- **Exercise requirements**
For the data that follows, print the line with "LINE3 pin GND: GND -> 3V3", the line with "LUX1 pin SCL: 13 -> SCL", and all lines between them, exactly as they stand. Omit pictures and add nothing.

Detected change data:
%%

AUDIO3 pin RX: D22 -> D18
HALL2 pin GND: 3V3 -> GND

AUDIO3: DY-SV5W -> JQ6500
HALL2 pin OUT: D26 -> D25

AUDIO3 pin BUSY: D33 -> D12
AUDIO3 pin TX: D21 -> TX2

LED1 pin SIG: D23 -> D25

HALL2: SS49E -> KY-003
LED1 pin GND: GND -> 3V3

%%
%%

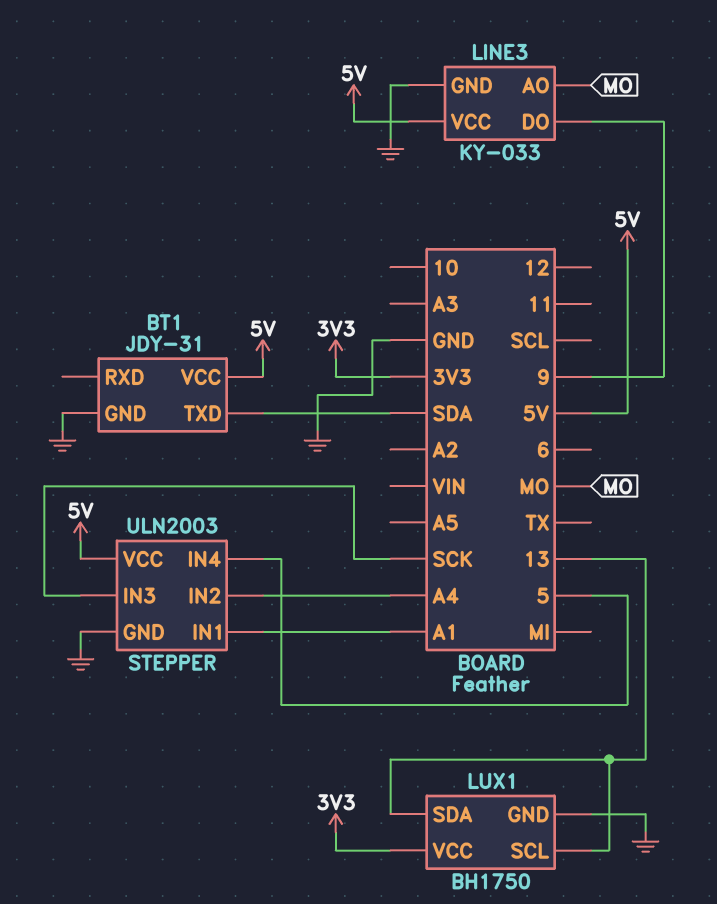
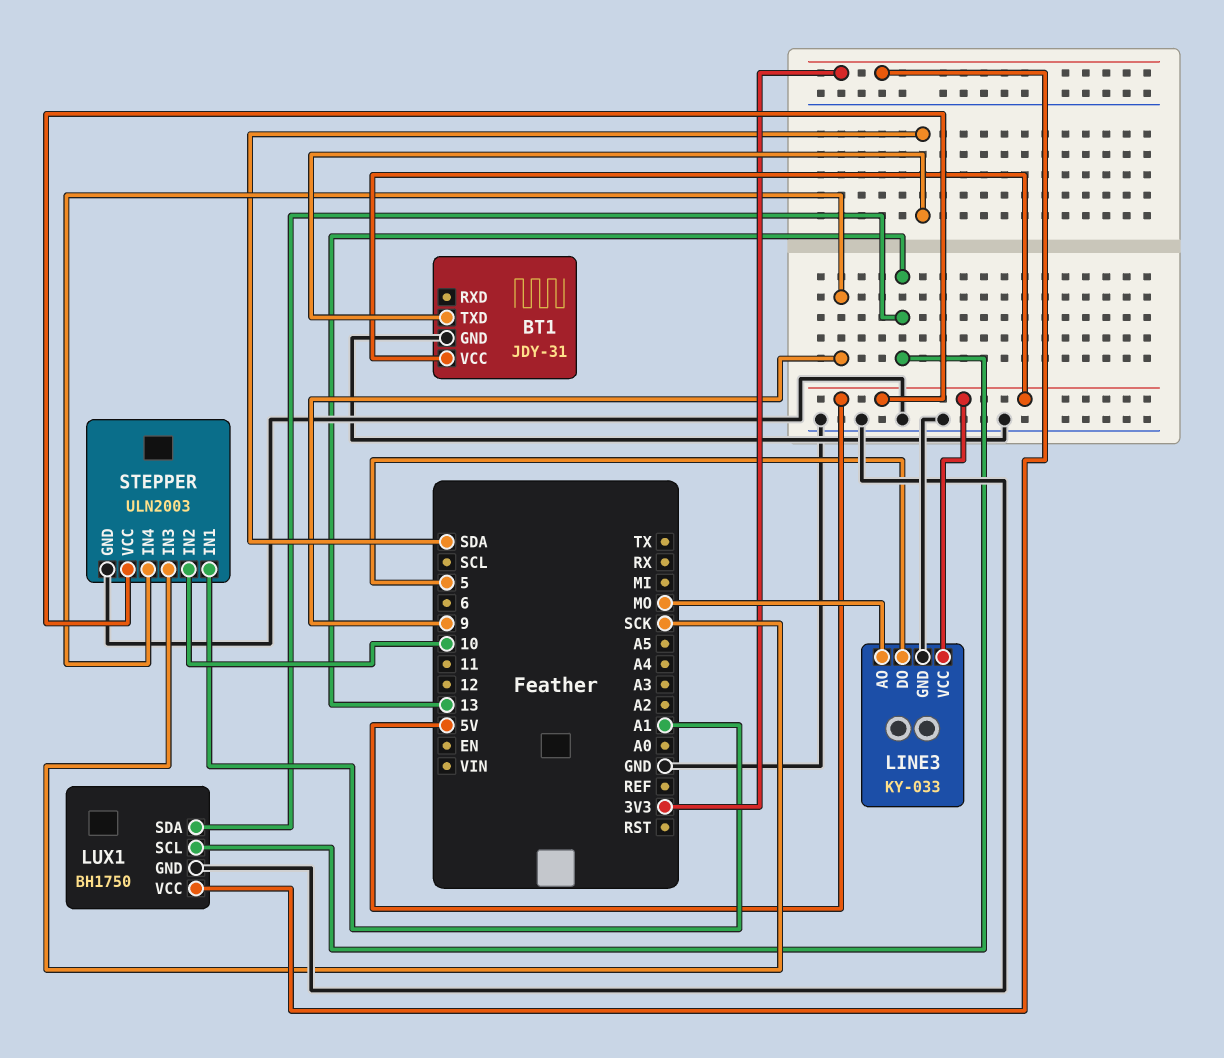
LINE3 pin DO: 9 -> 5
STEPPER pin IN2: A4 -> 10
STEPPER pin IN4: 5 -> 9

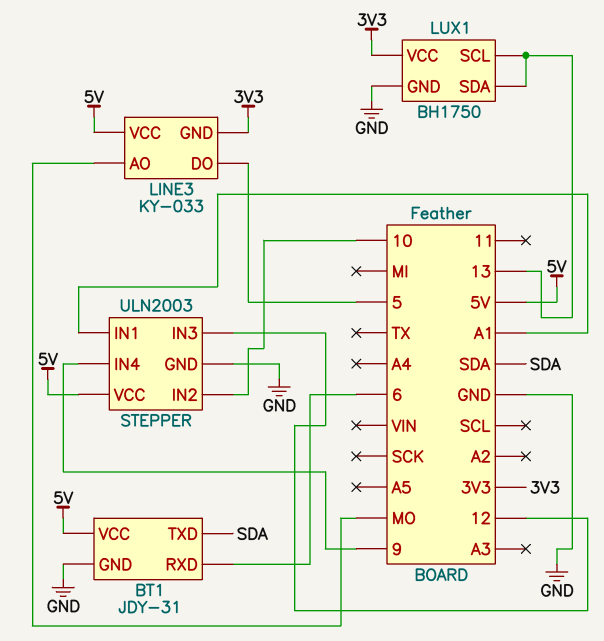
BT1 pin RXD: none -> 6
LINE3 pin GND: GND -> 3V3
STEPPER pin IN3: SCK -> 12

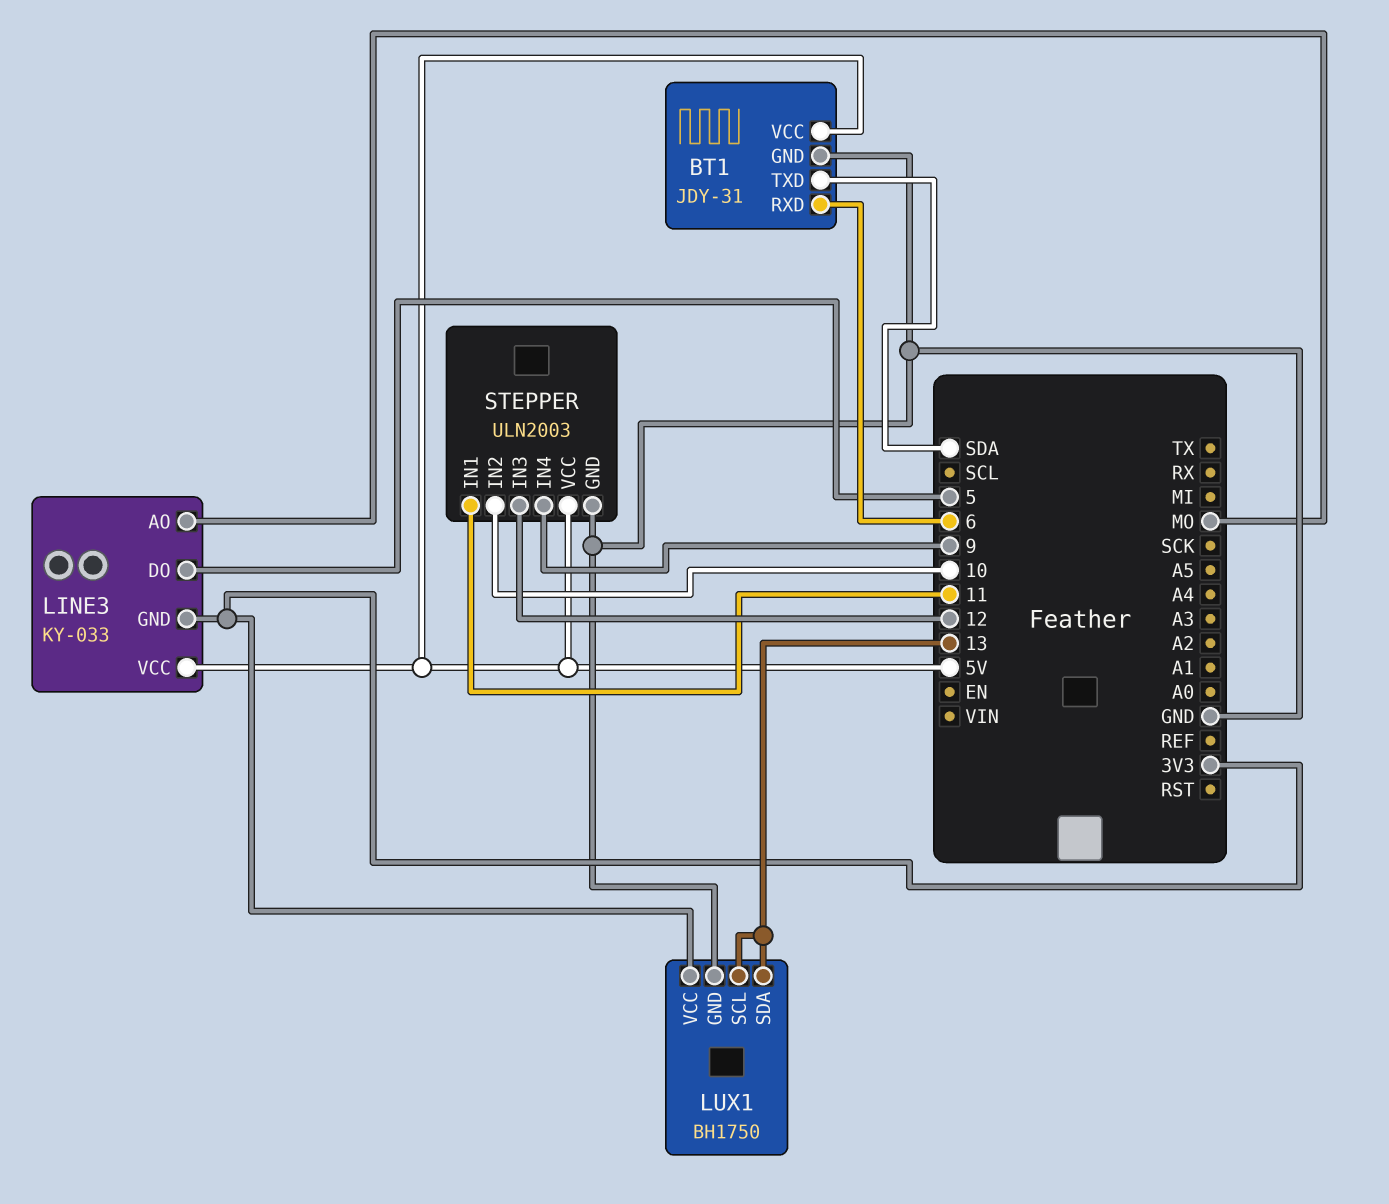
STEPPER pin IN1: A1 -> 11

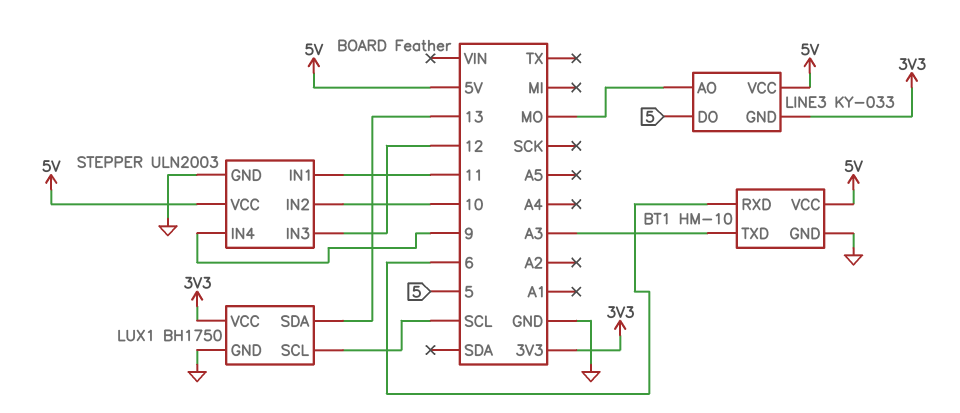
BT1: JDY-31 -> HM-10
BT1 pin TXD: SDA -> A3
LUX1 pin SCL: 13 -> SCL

%%

- **Result for this task**
LINE3 pin GND: GND -> 3V3
STEPPER pin IN3: SCK -> 12

STEPPER pin IN1: A1 -> 11

BT1: JDY-31 -> HM-10
BT1 pin TXD: SDA -> A3
LUX1 pin SCL: 13 -> SCL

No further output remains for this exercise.